• REQUIREMENT
Look for the word "cyan" in the data below, and copy every line that holds it.

• DATA EXTRACTS
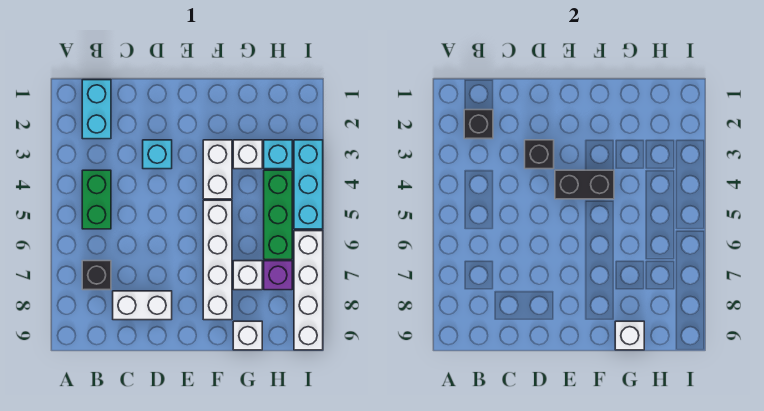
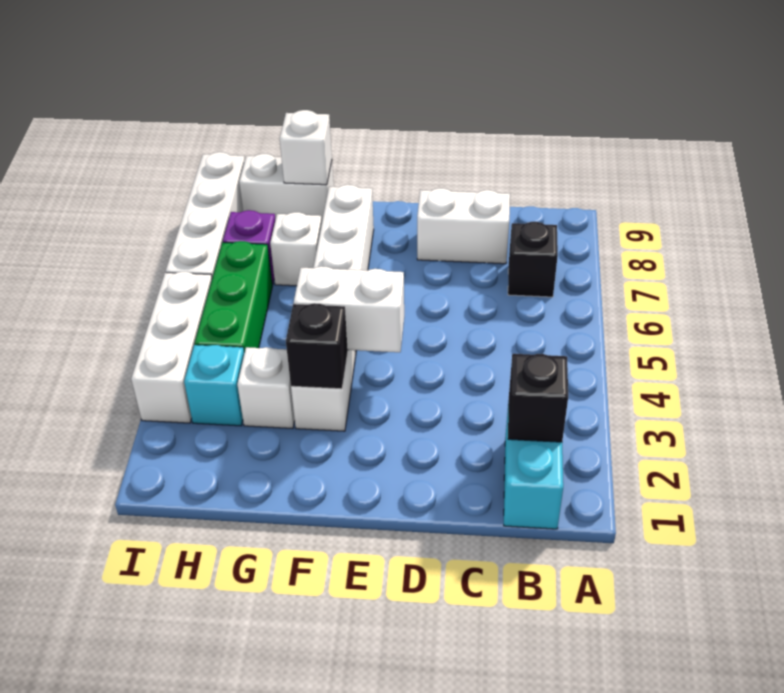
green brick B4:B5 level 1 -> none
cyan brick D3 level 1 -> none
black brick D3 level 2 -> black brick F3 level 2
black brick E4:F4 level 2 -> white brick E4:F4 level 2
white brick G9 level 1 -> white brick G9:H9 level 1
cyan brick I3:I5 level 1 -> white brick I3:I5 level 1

==

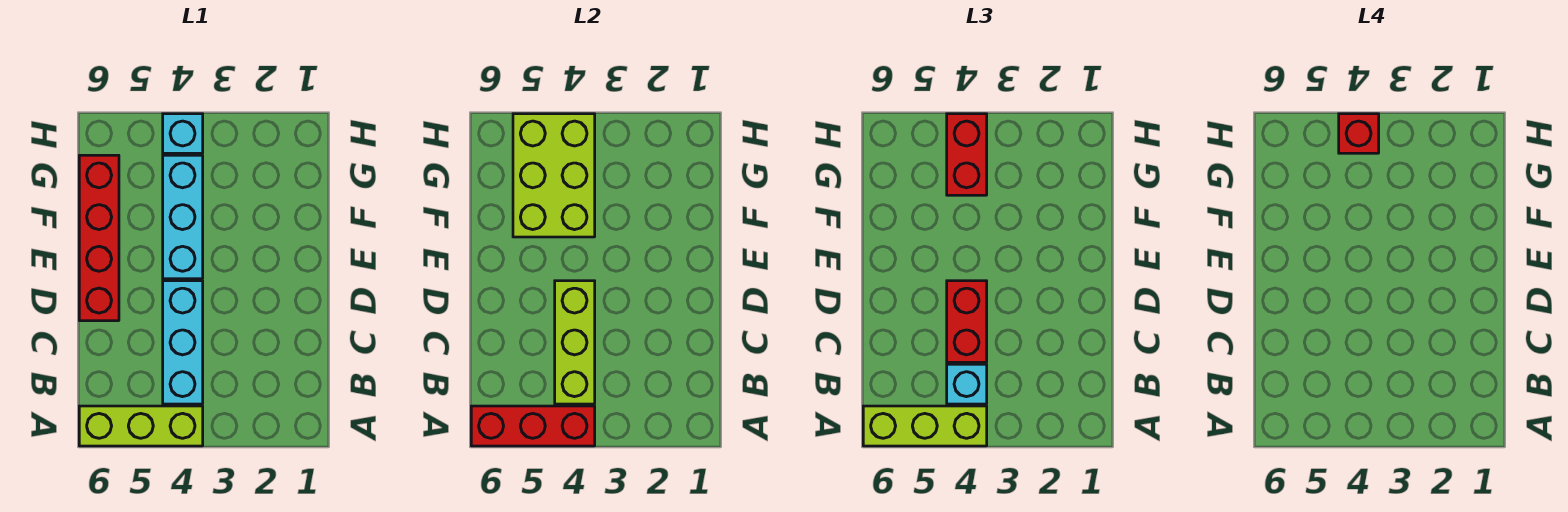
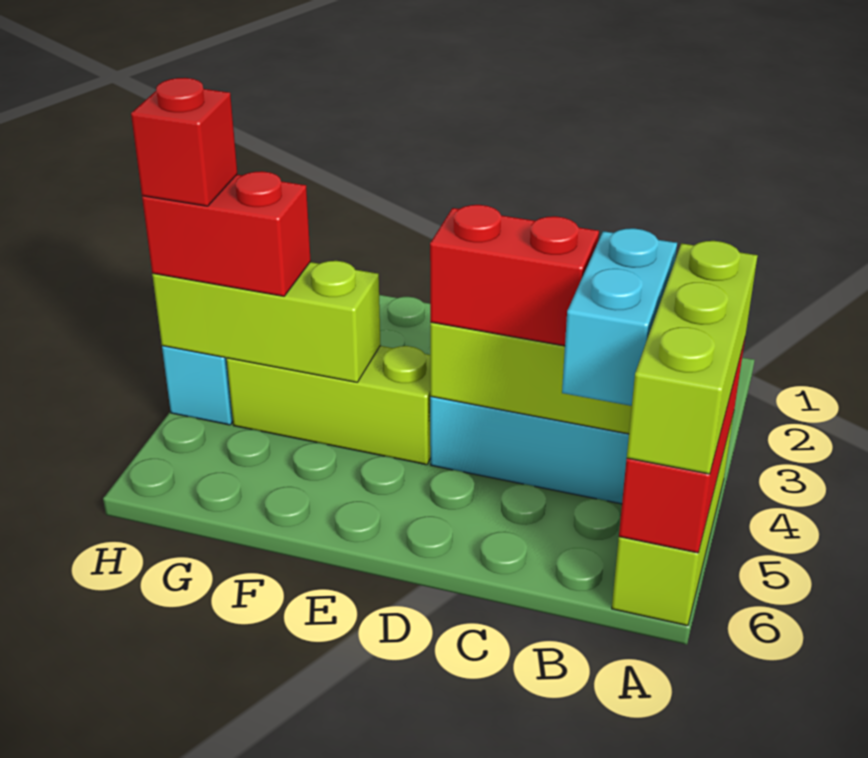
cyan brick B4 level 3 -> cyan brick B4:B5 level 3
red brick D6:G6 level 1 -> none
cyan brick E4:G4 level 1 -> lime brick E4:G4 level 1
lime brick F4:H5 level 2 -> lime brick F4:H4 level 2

* * *

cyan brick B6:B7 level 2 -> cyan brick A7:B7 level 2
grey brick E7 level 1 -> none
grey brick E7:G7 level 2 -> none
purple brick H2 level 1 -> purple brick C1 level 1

• EXERCISE RESULT
cyan brick D3 level 1 -> none
cyan brick I3:I5 level 1 -> white brick I3:I5 level 1
cyan brick B4 level 3 -> cyan brick B4:B5 level 3
cyan brick E4:G4 level 1 -> lime brick E4:G4 level 1
cyan brick B6:B7 level 2 -> cyan brick A7:B7 level 2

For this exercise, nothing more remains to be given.